Your copy should match the entries exactly, except that it holds no pictures.

(Given records)

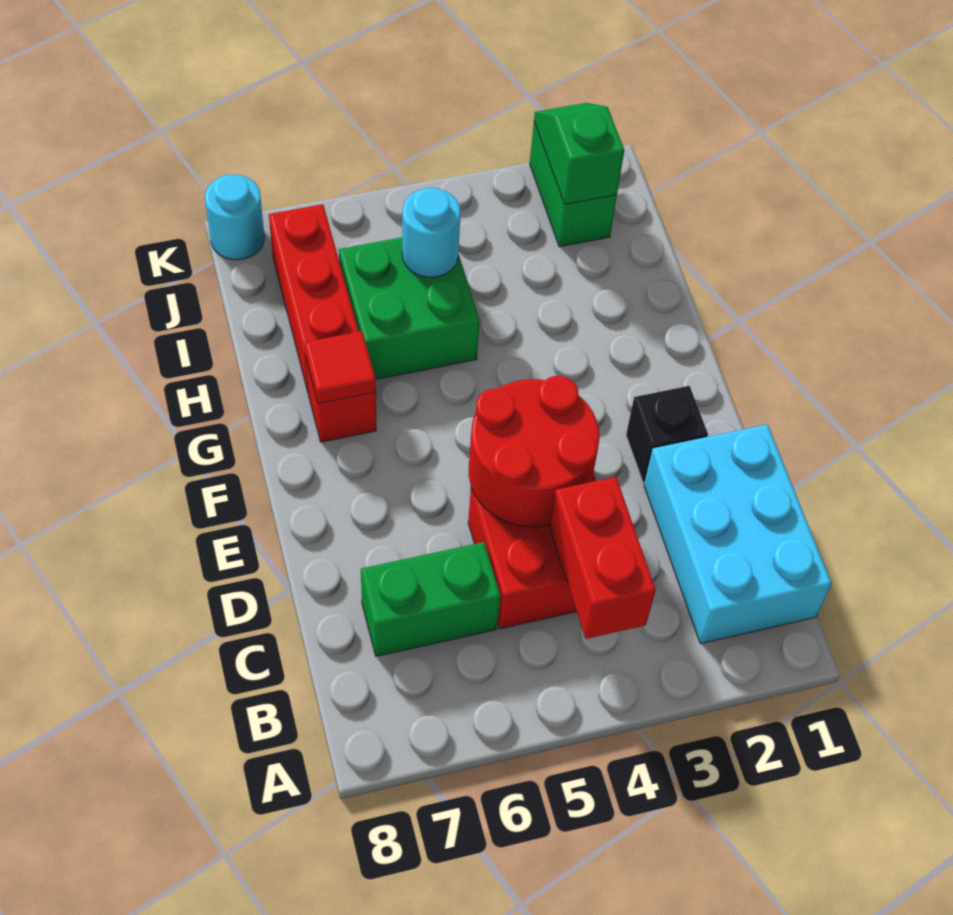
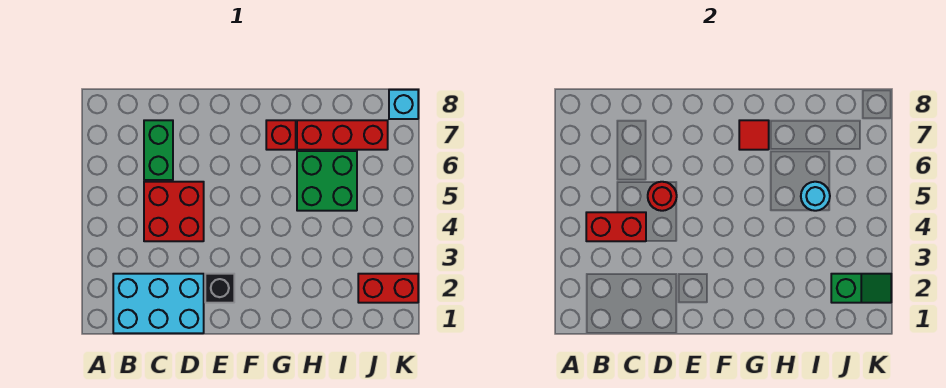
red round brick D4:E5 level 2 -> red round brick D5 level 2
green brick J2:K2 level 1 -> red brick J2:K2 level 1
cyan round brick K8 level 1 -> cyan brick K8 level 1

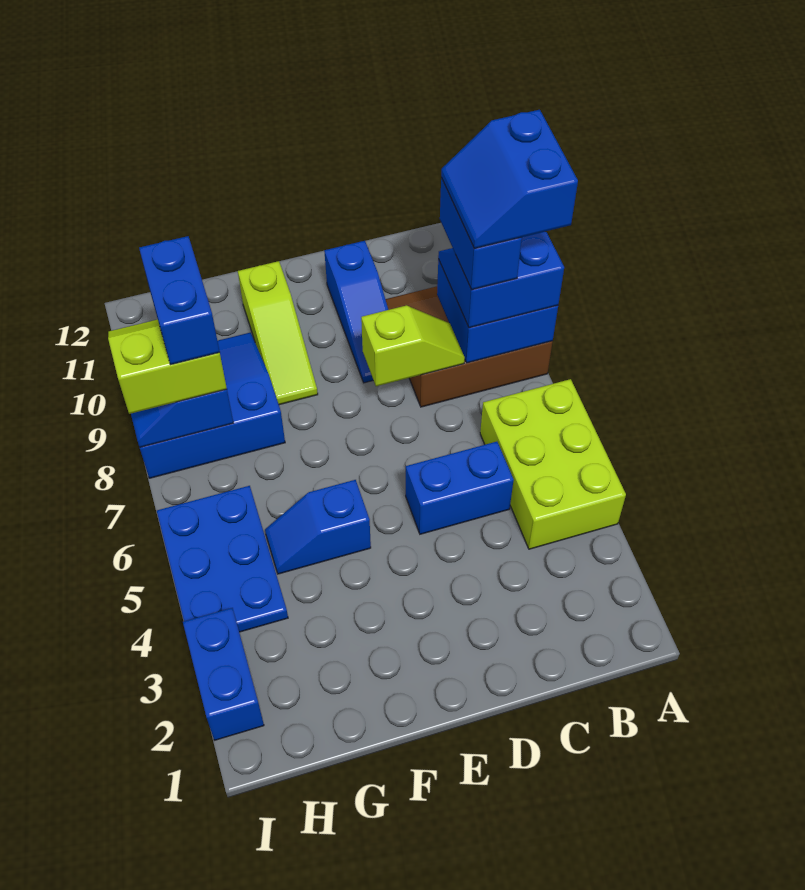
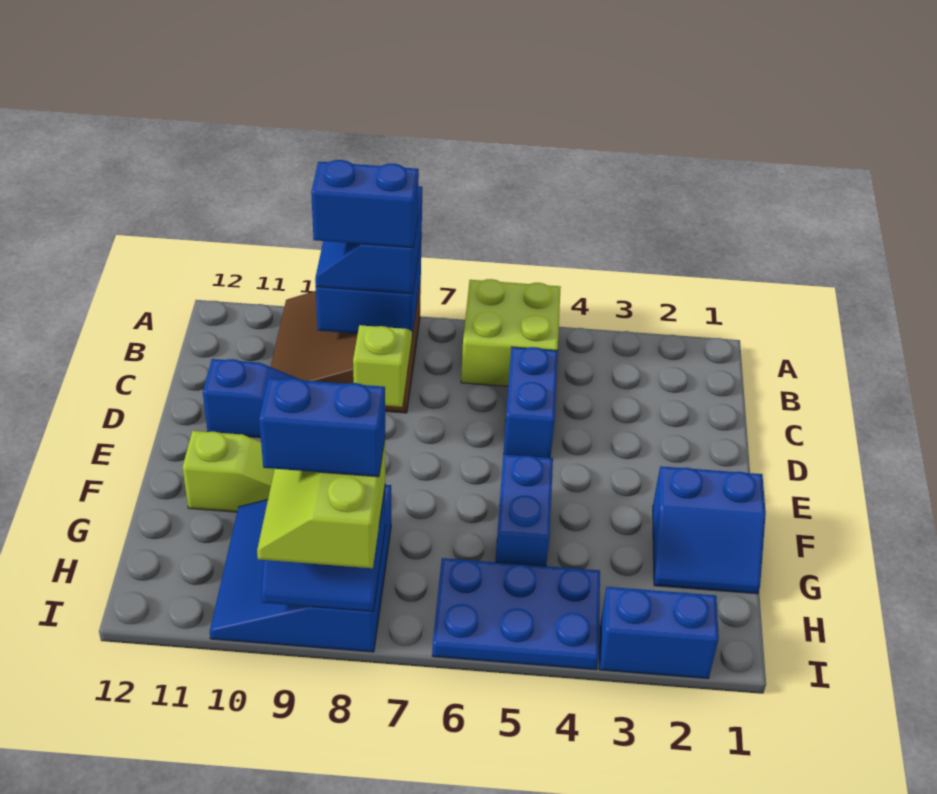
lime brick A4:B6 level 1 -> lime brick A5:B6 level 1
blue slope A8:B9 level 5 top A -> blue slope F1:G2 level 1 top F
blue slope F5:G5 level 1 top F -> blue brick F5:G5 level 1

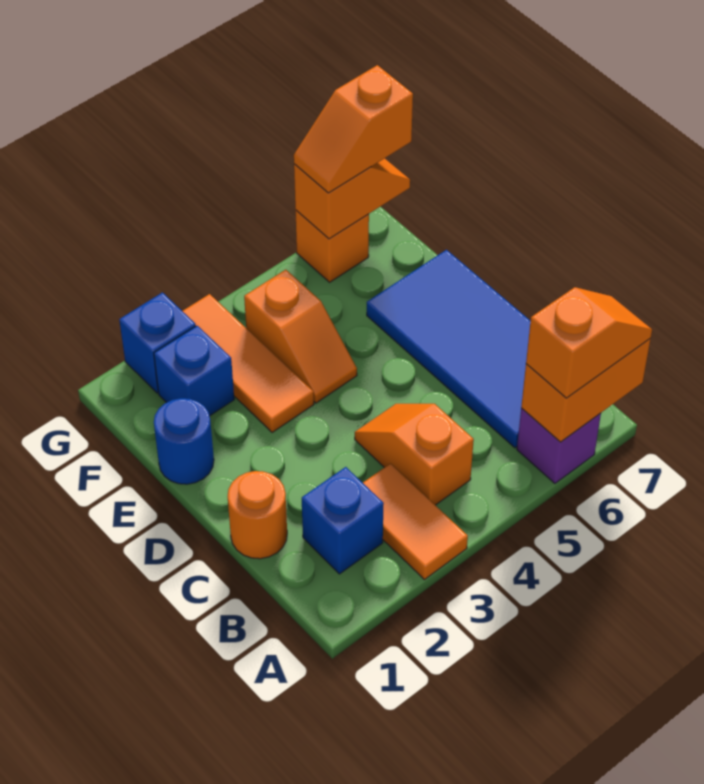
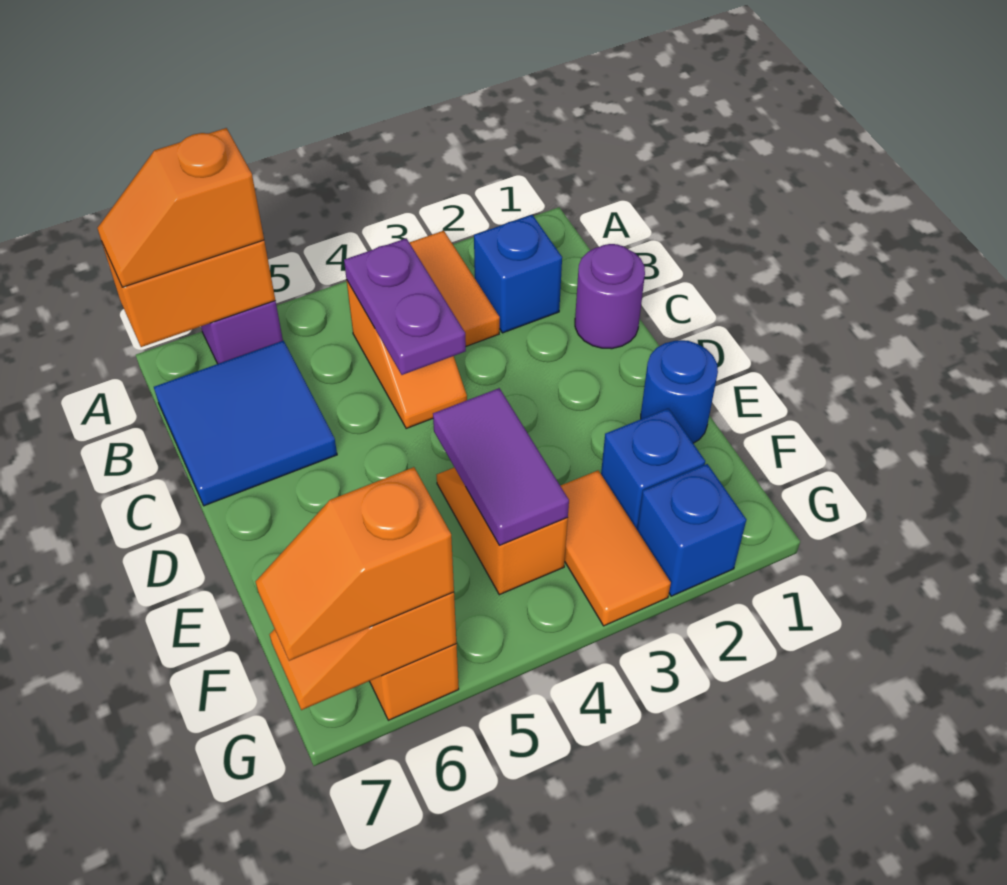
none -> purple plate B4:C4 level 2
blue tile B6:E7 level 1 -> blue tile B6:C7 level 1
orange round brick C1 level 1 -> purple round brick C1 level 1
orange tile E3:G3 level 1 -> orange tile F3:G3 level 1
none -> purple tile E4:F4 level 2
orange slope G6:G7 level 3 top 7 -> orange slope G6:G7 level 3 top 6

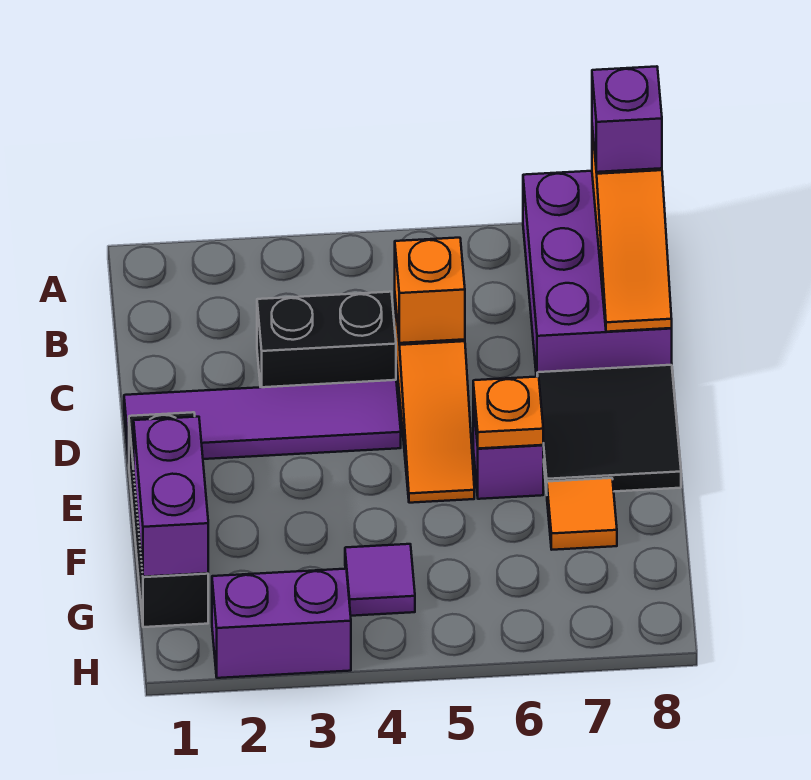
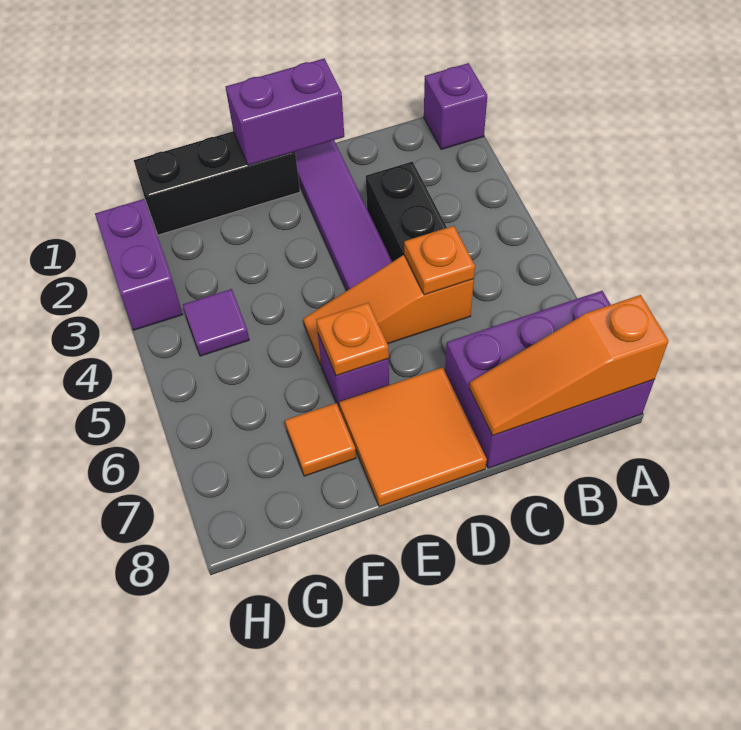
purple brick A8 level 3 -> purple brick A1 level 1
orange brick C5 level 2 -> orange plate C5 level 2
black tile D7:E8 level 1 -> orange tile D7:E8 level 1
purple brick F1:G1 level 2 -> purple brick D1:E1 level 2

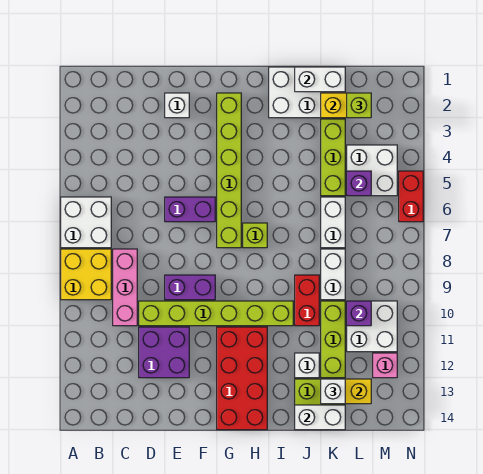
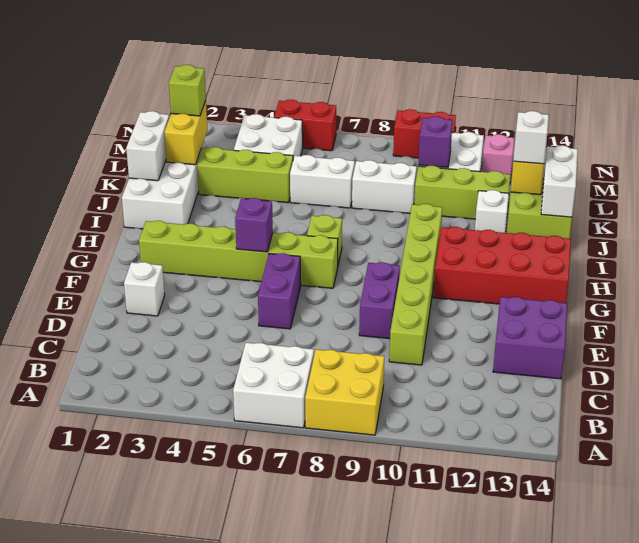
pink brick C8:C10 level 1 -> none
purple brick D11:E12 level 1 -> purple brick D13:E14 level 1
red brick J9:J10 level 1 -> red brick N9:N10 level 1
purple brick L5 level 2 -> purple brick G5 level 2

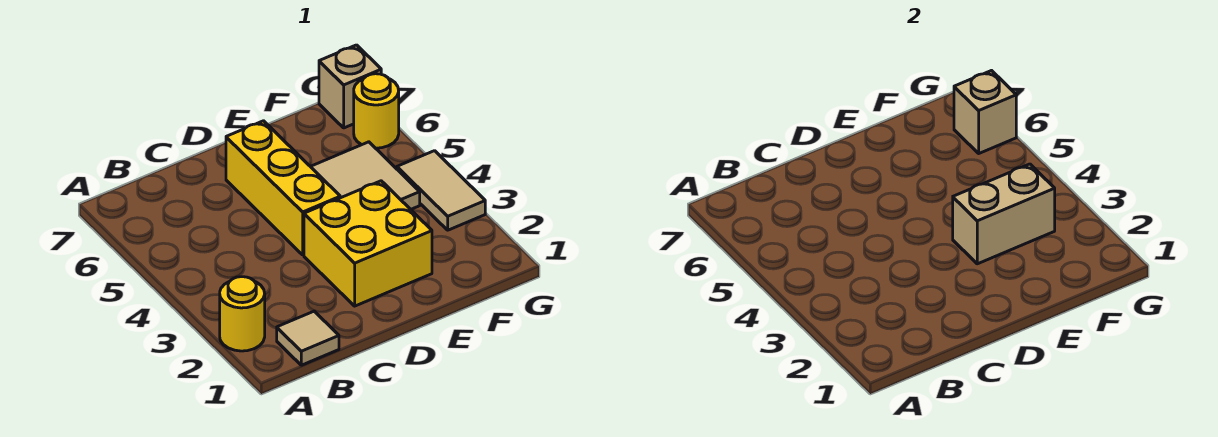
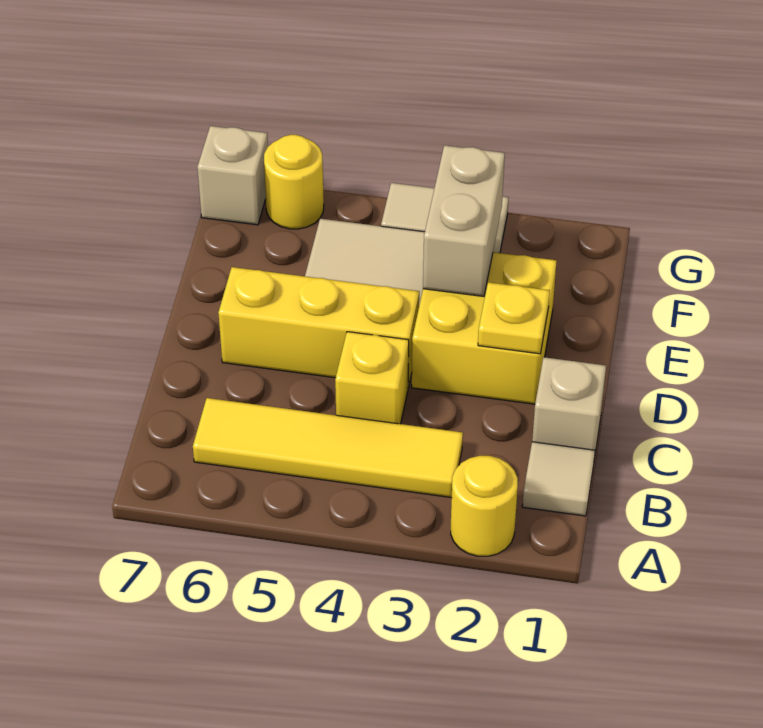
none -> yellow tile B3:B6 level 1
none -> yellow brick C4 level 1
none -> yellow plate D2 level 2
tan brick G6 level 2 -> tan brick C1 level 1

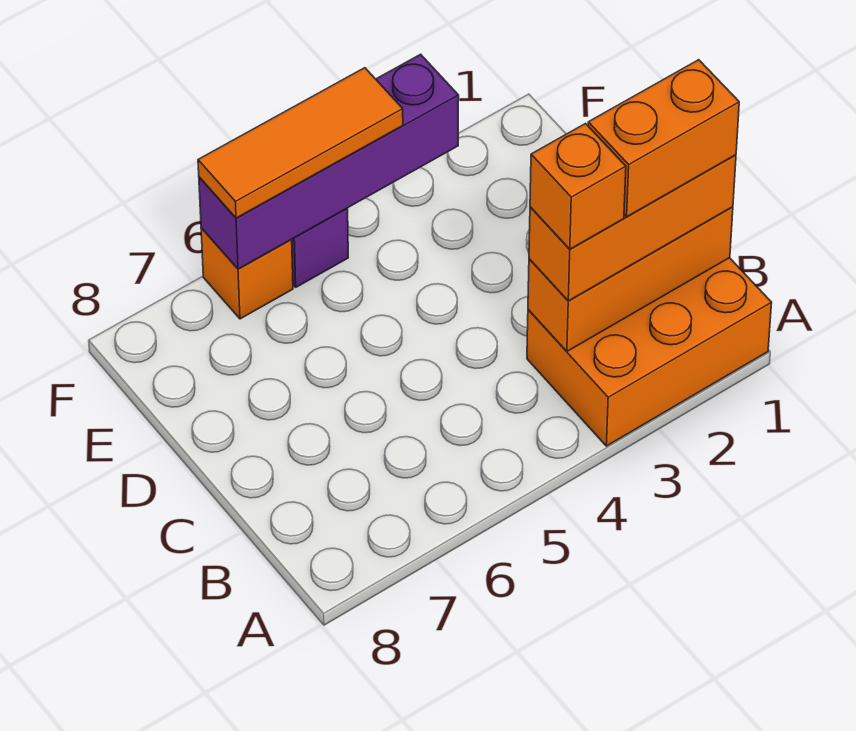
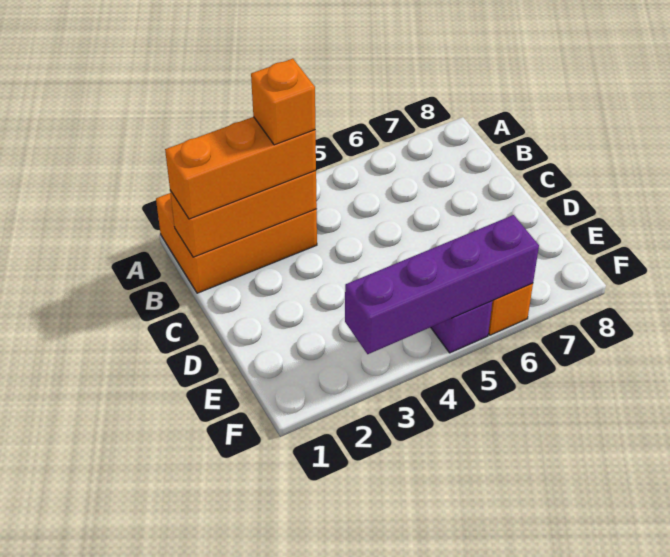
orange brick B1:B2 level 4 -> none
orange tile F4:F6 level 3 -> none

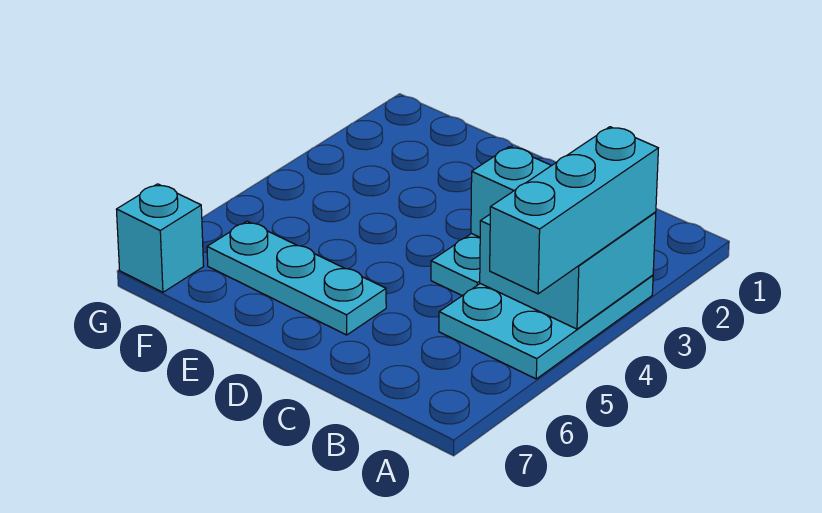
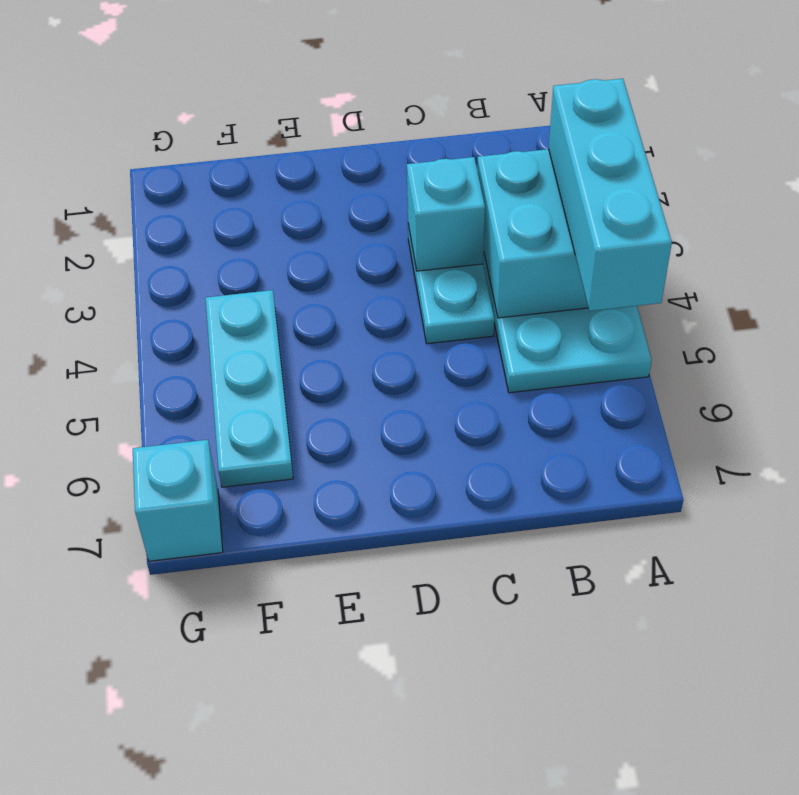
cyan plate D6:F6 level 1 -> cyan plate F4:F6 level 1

(End Given records)

• [Reply]:
red round brick D4:E5 level 2 -> red round brick D5 level 2
green brick J2:K2 level 1 -> red brick J2:K2 level 1
cyan round brick K8 level 1 -> cyan brick K8 level 1

lime brick A4:B6 level 1 -> lime brick A5:B6 level 1
blue slope A8:B9 level 5 top A -> blue slope F1:G2 level 1 top F
blue slope F5:G5 level 1 top F -> blue brick F5:G5 level 1

none -> purple plate B4:C4 level 2
blue tile B6:E7 level 1 -> blue tile B6:C7 level 1
orange round brick C1 level 1 -> purple round brick C1 level 1
orange tile E3:G3 level 1 -> orange tile F3:G3 level 1
none -> purple tile E4:F4 level 2
orange slope G6:G7 level 3 top 7 -> orange slope G6:G7 level 3 top 6

purple brick A8 level 3 -> purple brick A1 level 1
orange brick C5 level 2 -> orange plate C5 level 2
black tile D7:E8 level 1 -> orange tile D7:E8 level 1
purple brick F1:G1 level 2 -> purple brick D1:E1 level 2

pink brick C8:C10 level 1 -> none
purple brick D11:E12 level 1 -> purple brick D13:E14 level 1
red brick J9:J10 level 1 -> red brick N9:N10 level 1
purple brick L5 level 2 -> purple brick G5 level 2

none -> yellow tile B3:B6 level 1
none -> yellow brick C4 level 1
none -> yellow plate D2 level 2
tan brick G6 level 2 -> tan brick C1 level 1

orange brick B1:B2 level 4 -> none
orange tile F4:F6 level 3 -> none

cyan plate D6:F6 level 1 -> cyan plate F4:F6 level 1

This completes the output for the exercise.